REQUIRED ACTION —
Only the lines holding "purple" are wanted; find them in the listing and return each one.

SUPPLIED DATA —
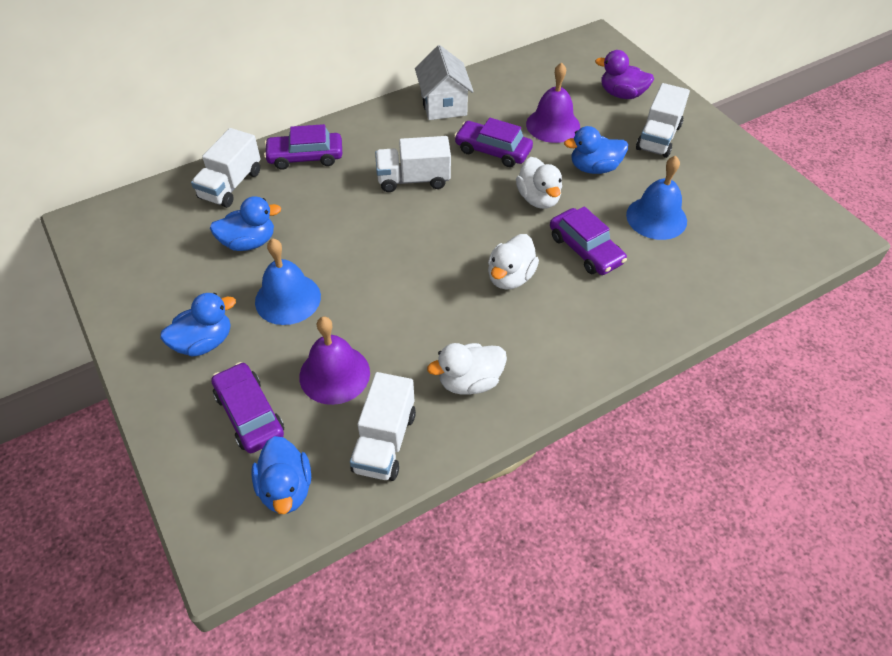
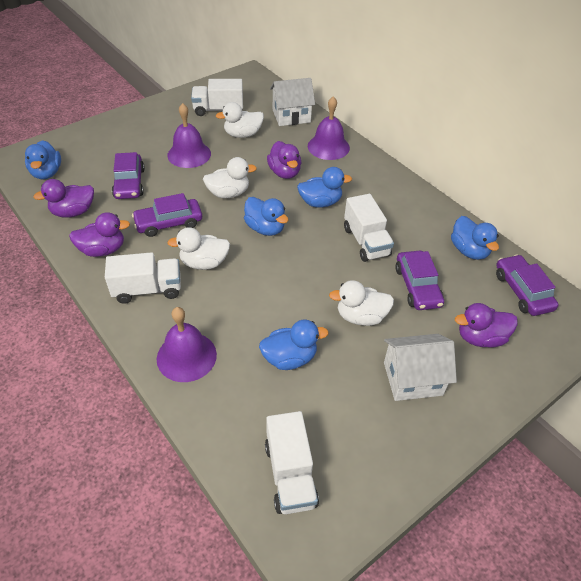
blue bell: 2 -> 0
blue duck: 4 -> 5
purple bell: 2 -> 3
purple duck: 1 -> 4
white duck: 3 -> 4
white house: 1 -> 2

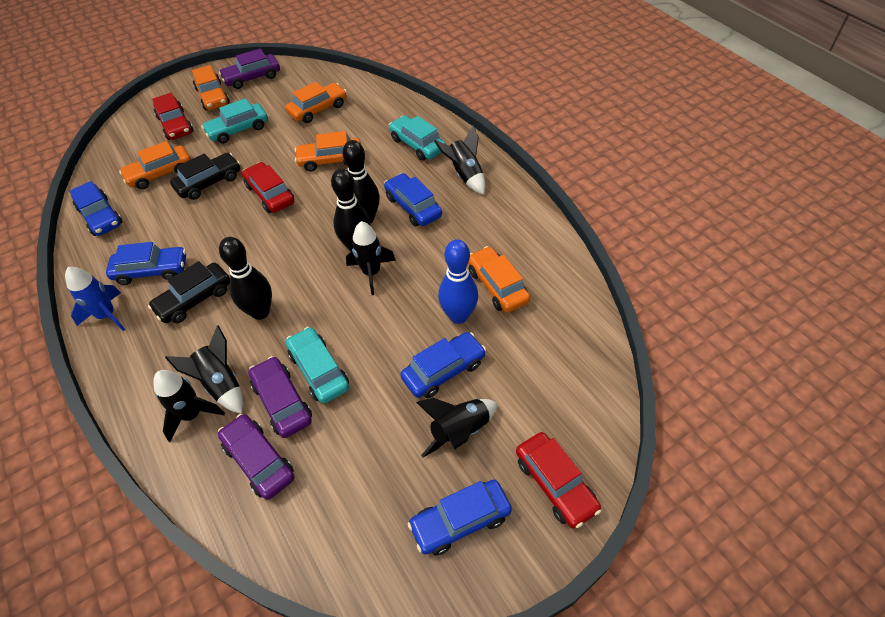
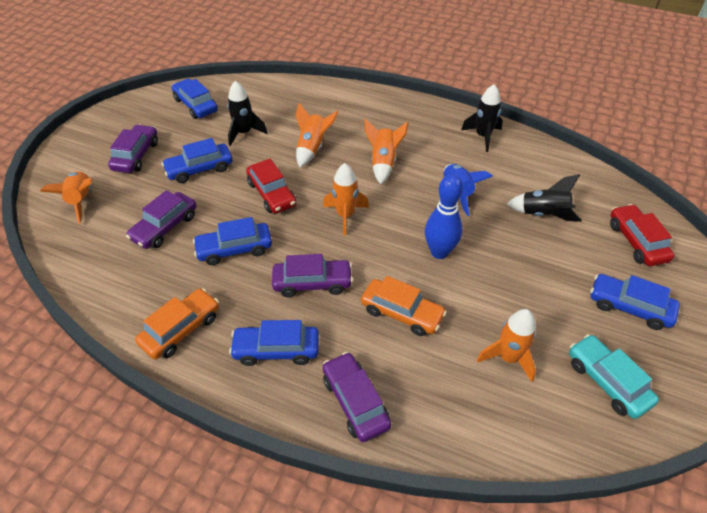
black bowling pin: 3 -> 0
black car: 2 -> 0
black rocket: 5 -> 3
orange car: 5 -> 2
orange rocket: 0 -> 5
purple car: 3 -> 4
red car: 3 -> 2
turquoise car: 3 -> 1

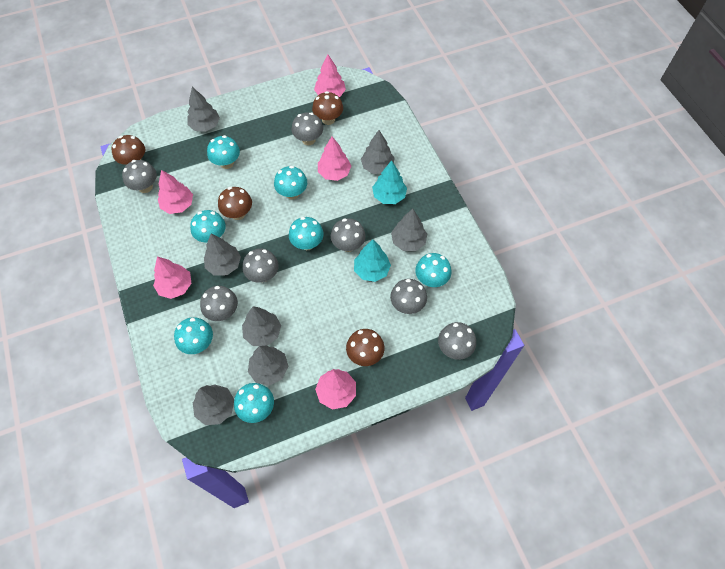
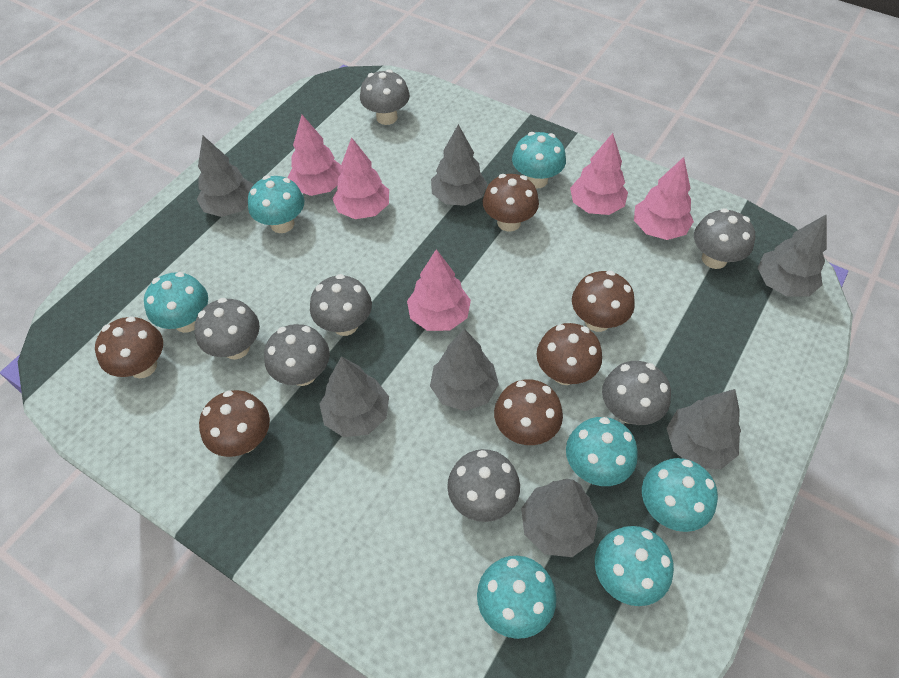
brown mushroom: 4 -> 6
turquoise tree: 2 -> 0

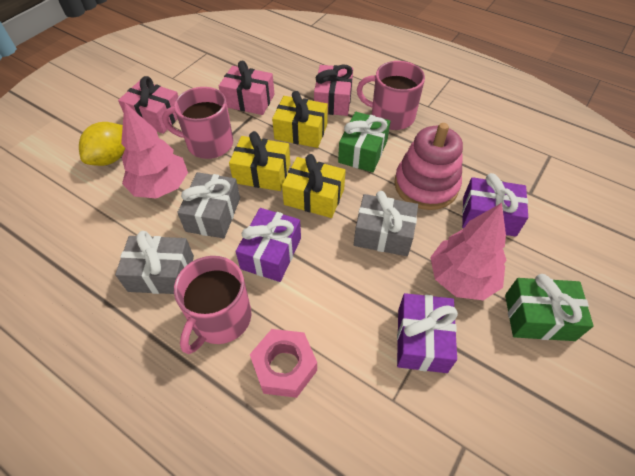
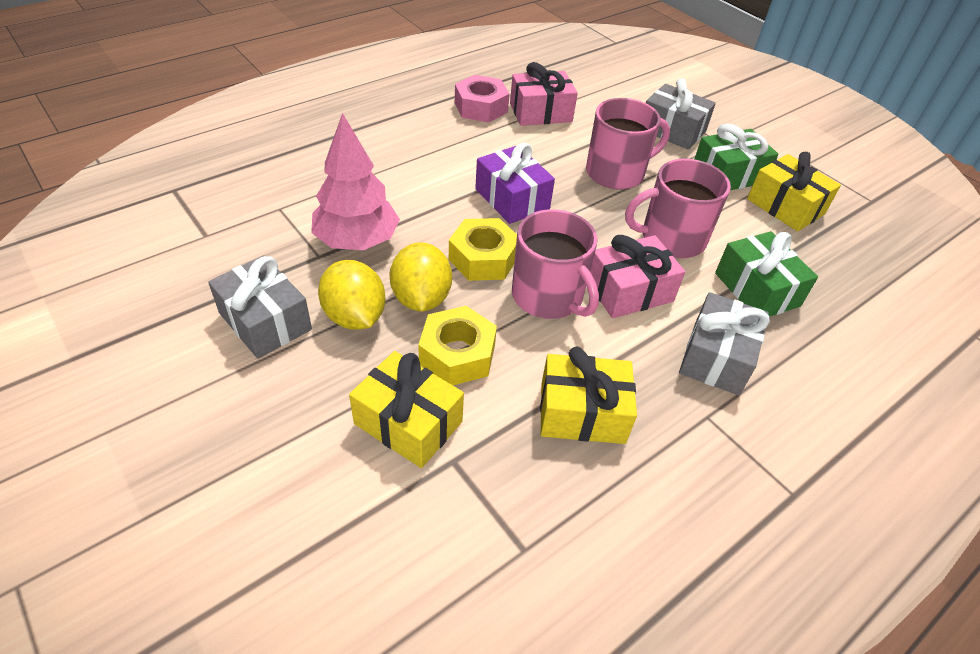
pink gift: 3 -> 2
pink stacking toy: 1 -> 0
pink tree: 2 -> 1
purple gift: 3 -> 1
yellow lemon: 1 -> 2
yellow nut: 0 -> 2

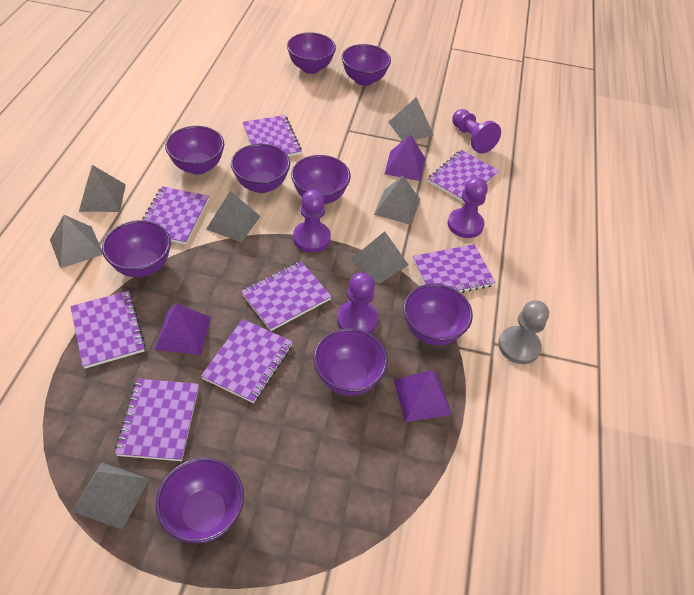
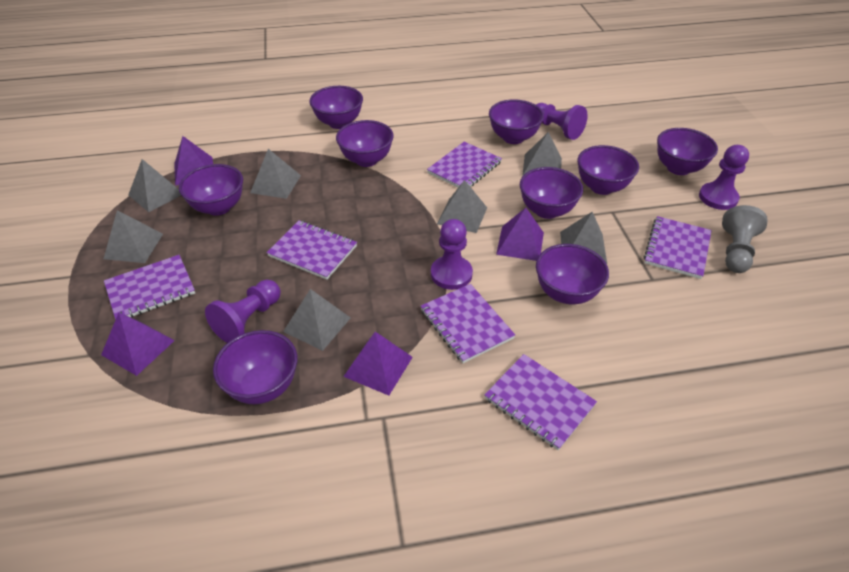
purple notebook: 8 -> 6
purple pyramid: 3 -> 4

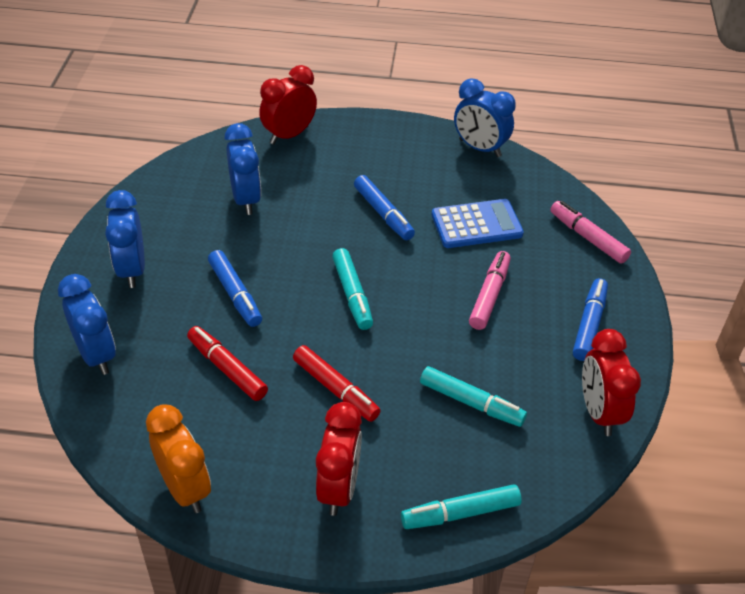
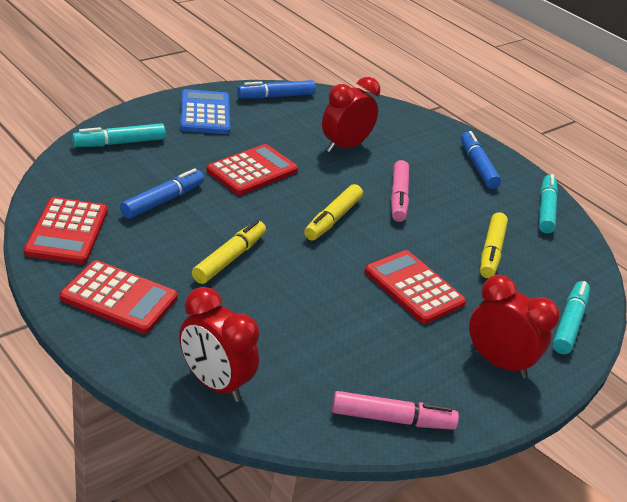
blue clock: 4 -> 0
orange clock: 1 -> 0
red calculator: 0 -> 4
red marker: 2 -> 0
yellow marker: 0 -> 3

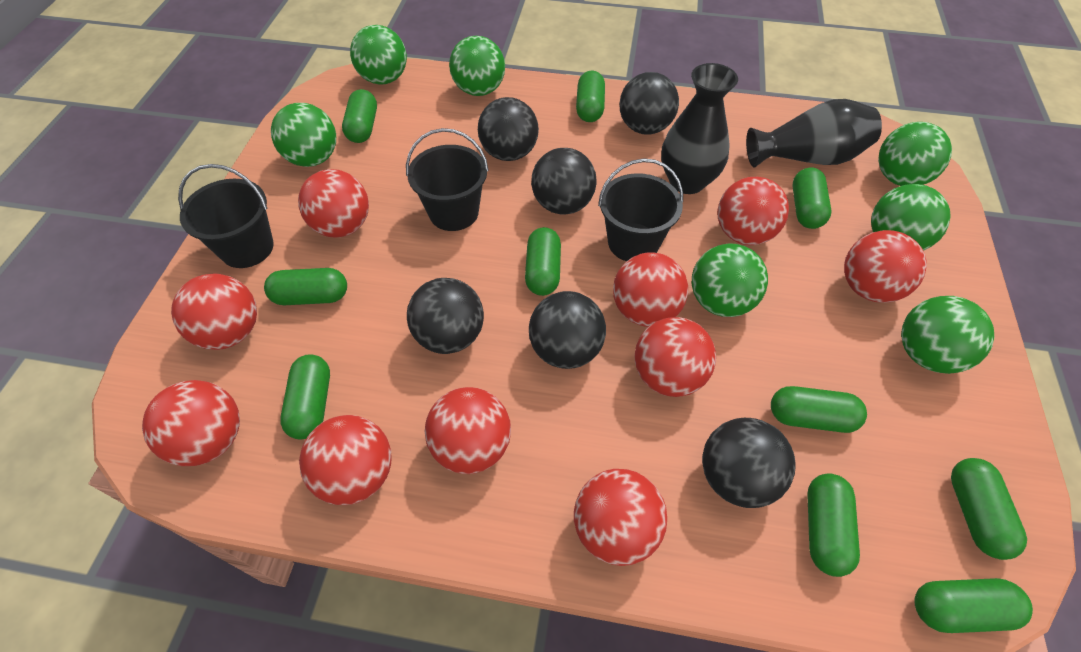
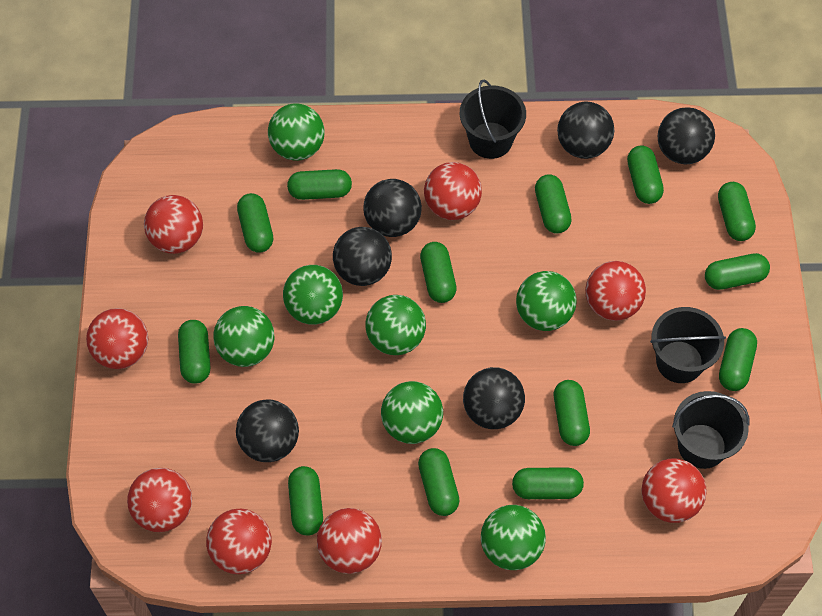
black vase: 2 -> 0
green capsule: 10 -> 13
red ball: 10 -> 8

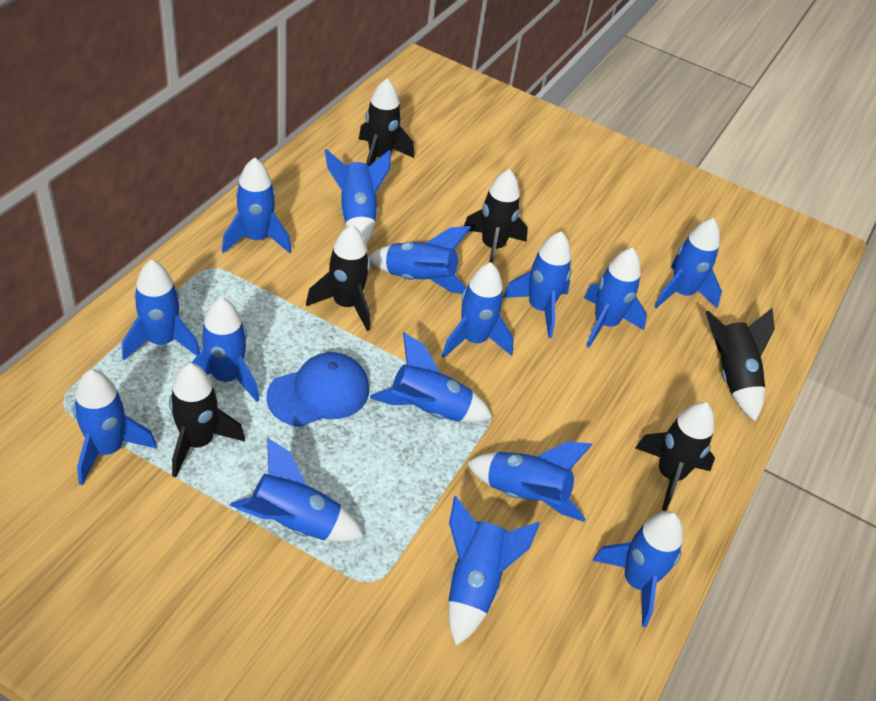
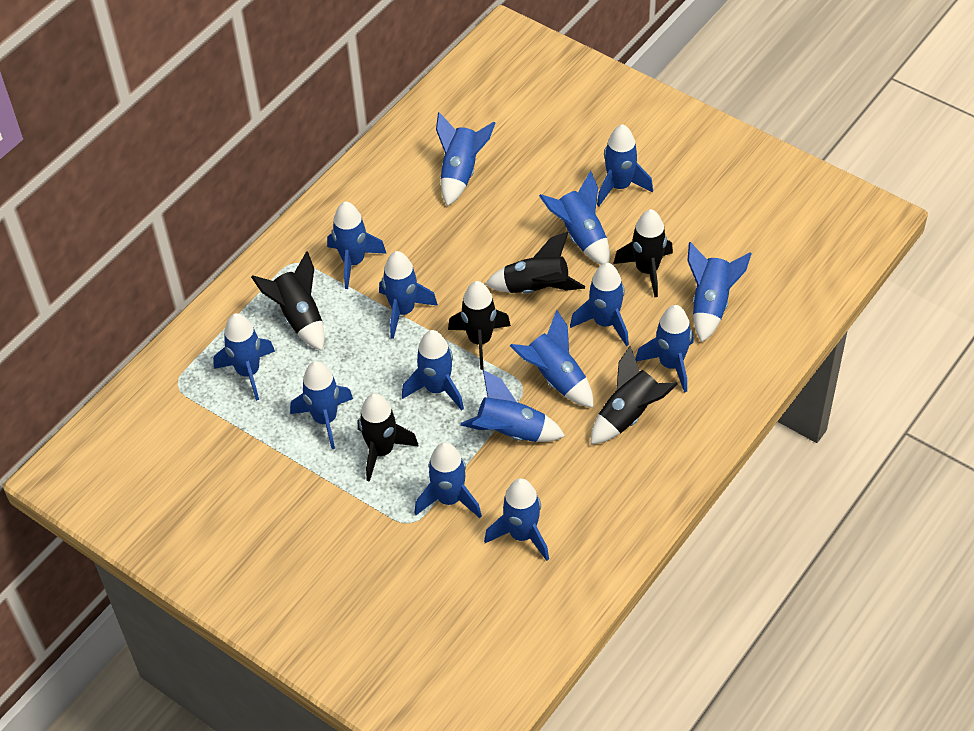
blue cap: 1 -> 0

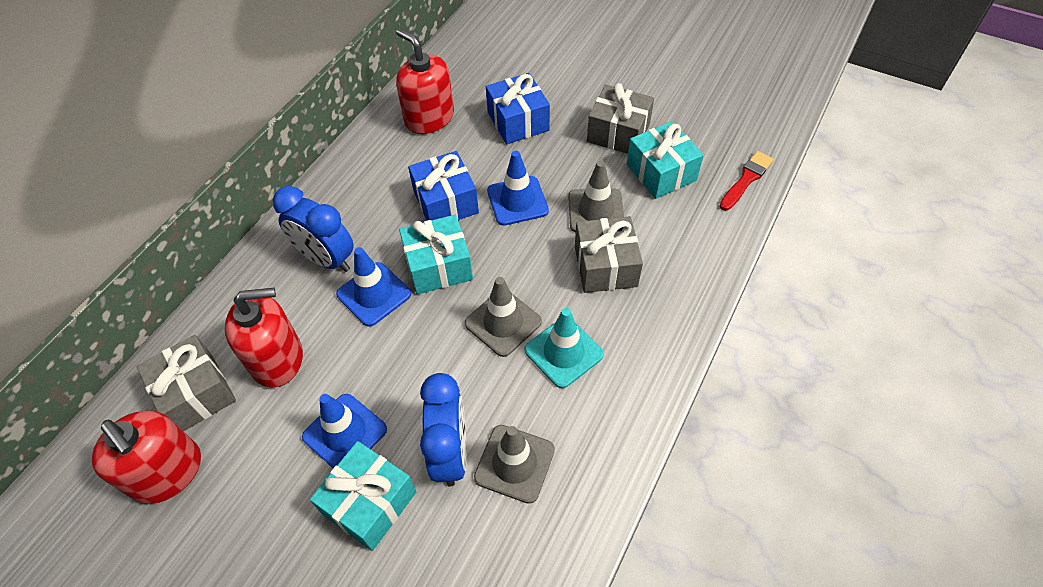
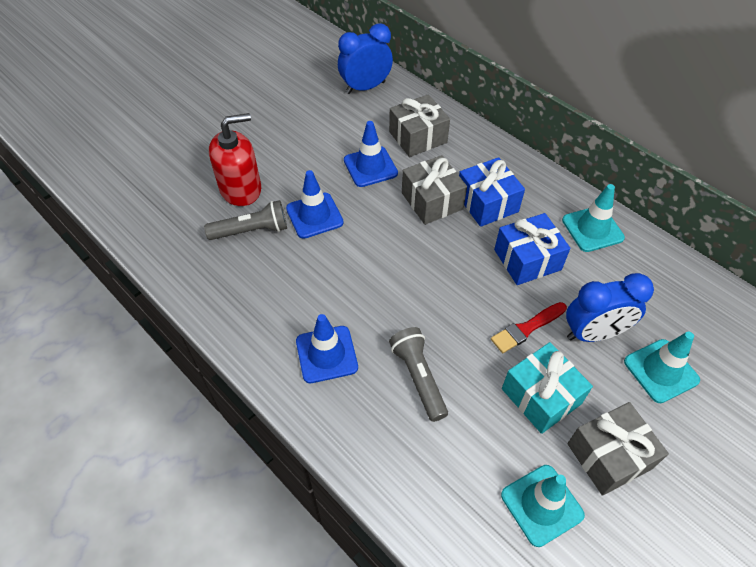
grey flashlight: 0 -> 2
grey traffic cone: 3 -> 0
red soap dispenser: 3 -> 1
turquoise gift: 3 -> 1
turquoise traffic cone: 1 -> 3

EXERCISE OUTPUT —
purple bell: 2 -> 3
purple duck: 1 -> 4
purple car: 3 -> 4
purple gift: 3 -> 1
purple notebook: 8 -> 6
purple pyramid: 3 -> 4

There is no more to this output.